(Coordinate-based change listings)

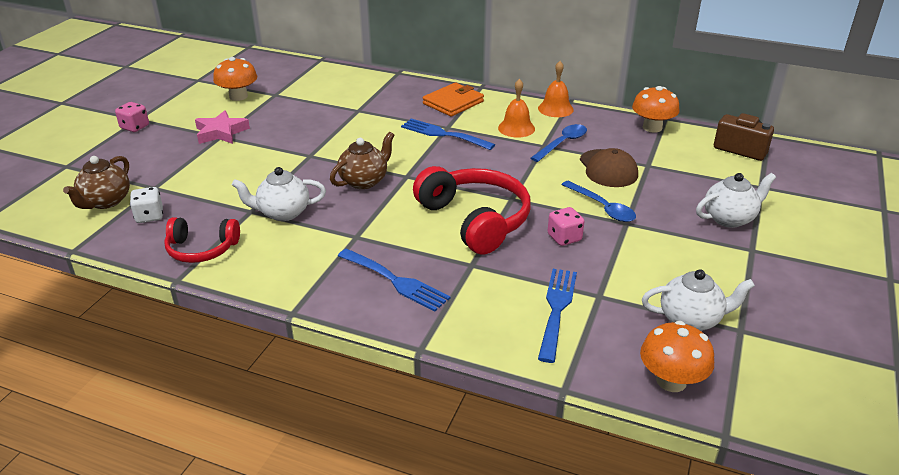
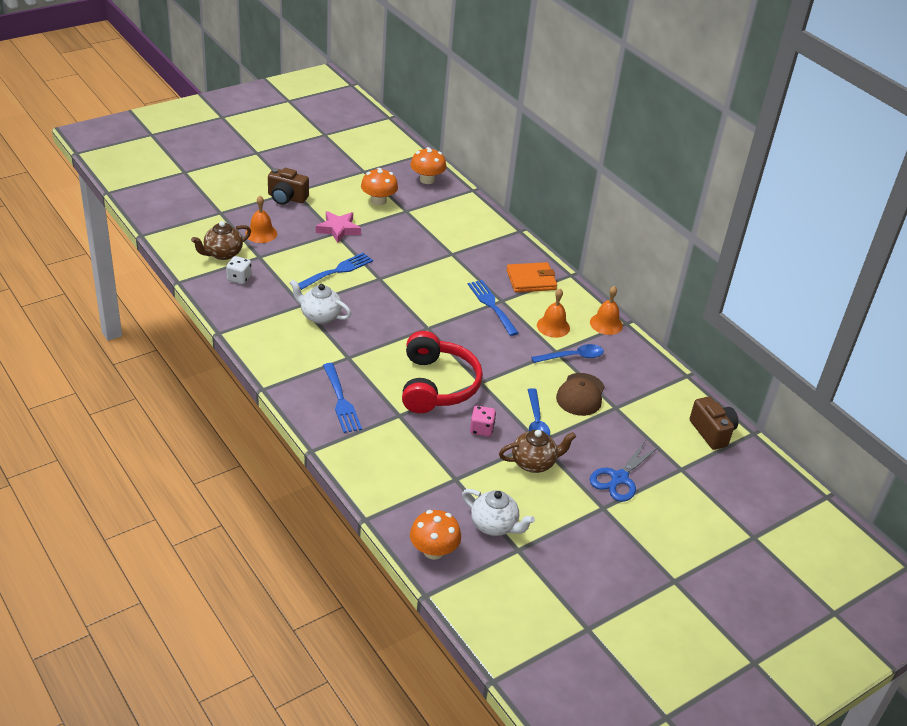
camera: 30 degrees right, 5 degrees up
(135, 127) = (286, 198): pink dice -> brown camera
(135, 166) = (261, 233): none -> orange bell
(202, 249) = (249, 318): red headphones -> none
(364, 181) = (395, 317): brown teapot -> brown teapot (534, 463)
(557, 309) = (418, 472): blue fork -> blue fork (338, 271)
(652, 127) = (663, 378): orange mushroom -> orange mushroom (427, 179)
(729, 218) = (619, 478): white teapot -> blue scissors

» **How to complete this task**
What's needed is an exact copy of every entry, minus the pictures.

» **Solved problem**
camera: 30 degrees right, 5 degrees up
(135, 127) = (286, 198): pink dice -> brown camera
(135, 166) = (261, 233): none -> orange bell
(202, 249) = (249, 318): red headphones -> none
(364, 181) = (395, 317): brown teapot -> brown teapot (534, 463)
(557, 309) = (418, 472): blue fork -> blue fork (338, 271)
(652, 127) = (663, 378): orange mushroom -> orange mushroom (427, 179)
(729, 218) = (619, 478): white teapot -> blue scissors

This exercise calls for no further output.